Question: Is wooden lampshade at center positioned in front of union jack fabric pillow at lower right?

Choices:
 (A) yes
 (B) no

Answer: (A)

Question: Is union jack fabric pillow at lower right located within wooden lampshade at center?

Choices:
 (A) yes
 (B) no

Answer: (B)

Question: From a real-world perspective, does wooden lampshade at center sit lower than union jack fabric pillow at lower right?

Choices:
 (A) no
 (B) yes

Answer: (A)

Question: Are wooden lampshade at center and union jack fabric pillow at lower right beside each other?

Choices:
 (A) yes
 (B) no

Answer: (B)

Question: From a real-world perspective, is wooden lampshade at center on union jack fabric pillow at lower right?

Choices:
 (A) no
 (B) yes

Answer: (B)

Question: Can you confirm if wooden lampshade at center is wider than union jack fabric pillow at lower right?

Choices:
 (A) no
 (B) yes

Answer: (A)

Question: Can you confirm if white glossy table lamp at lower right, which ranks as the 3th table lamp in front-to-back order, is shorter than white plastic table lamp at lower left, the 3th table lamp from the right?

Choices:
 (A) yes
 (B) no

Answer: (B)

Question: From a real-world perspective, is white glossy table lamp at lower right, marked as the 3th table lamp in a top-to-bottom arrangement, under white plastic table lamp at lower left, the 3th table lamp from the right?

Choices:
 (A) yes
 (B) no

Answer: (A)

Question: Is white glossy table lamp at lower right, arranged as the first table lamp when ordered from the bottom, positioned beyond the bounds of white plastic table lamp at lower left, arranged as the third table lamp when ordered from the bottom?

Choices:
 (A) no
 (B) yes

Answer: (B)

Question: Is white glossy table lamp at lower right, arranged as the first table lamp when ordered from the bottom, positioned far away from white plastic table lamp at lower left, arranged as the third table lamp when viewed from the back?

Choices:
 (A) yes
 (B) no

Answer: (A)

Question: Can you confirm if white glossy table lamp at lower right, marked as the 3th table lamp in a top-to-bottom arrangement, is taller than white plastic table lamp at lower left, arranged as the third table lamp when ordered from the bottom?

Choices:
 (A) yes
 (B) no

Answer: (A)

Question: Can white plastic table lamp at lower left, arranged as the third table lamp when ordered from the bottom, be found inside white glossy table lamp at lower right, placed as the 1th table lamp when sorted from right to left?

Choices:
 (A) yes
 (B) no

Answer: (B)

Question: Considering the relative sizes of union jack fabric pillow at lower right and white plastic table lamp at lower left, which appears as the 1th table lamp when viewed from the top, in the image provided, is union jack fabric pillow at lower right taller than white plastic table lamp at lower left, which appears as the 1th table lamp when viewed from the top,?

### Geforderte Leistung
Geben Sie sämtliche Datensätze oben wortwörtlich und ohne jede Änderung wieder.

### Lösung der Aufgabe
Question: Is wooden lampshade at center positioned in front of union jack fabric pillow at lower right?

Choices:
 (A) yes
 (B) no

Answer: (A)

Question: Is union jack fabric pillow at lower right located within wooden lampshade at center?

Choices:
 (A) yes
 (B) no

Answer: (B)

Question: From a real-world perspective, does wooden lampshade at center sit lower than union jack fabric pillow at lower right?

Choices:
 (A) no
 (B) yes

Answer: (A)

Question: Are wooden lampshade at center and union jack fabric pillow at lower right beside each other?

Choices:
 (A) yes
 (B) no

Answer: (B)

Question: From a real-world perspective, is wooden lampshade at center on union jack fabric pillow at lower right?

Choices:
 (A) no
 (B) yes

Answer: (B)

Question: Can you confirm if wooden lampshade at center is wider than union jack fabric pillow at lower right?

Choices:
 (A) no
 (B) yes

Answer: (A)

Question: Can you confirm if white glossy table lamp at lower right, which ranks as the 3th table lamp in front-to-back order, is shorter than white plastic table lamp at lower left, the 3th table lamp from the right?

Choices:
 (A) yes
 (B) no

Answer: (B)

Question: From a real-world perspective, is white glossy table lamp at lower right, marked as the 3th table lamp in a top-to-bottom arrangement, under white plastic table lamp at lower left, the 3th table lamp from the right?

Choices:
 (A) yes
 (B) no

Answer: (A)

Question: Is white glossy table lamp at lower right, arranged as the first table lamp when ordered from the bottom, positioned beyond the bounds of white plastic table lamp at lower left, arranged as the third table lamp when ordered from the bottom?

Choices:
 (A) no
 (B) yes

Answer: (B)

Question: Is white glossy table lamp at lower right, arranged as the first table lamp when ordered from the bottom, positioned far away from white plastic table lamp at lower left, arranged as the third table lamp when viewed from the back?

Choices:
 (A) yes
 (B) no

Answer: (A)

Question: Can you confirm if white glossy table lamp at lower right, marked as the 3th table lamp in a top-to-bottom arrangement, is taller than white plastic table lamp at lower left, arranged as the third table lamp when ordered from the bottom?

Choices:
 (A) yes
 (B) no

Answer: (A)

Question: Can white plastic table lamp at lower left, arranged as the third table lamp when ordered from the bottom, be found inside white glossy table lamp at lower right, placed as the 1th table lamp when sorted from right to left?

Choices:
 (A) yes
 (B) no

Answer: (B)

Question: Considering the relative sizes of union jack fabric pillow at lower right and white plastic table lamp at lower left, which appears as the 1th table lamp when viewed from the top, in the image provided, is union jack fabric pillow at lower right taller than white plastic table lamp at lower left, which appears as the 1th table lamp when viewed from the top,?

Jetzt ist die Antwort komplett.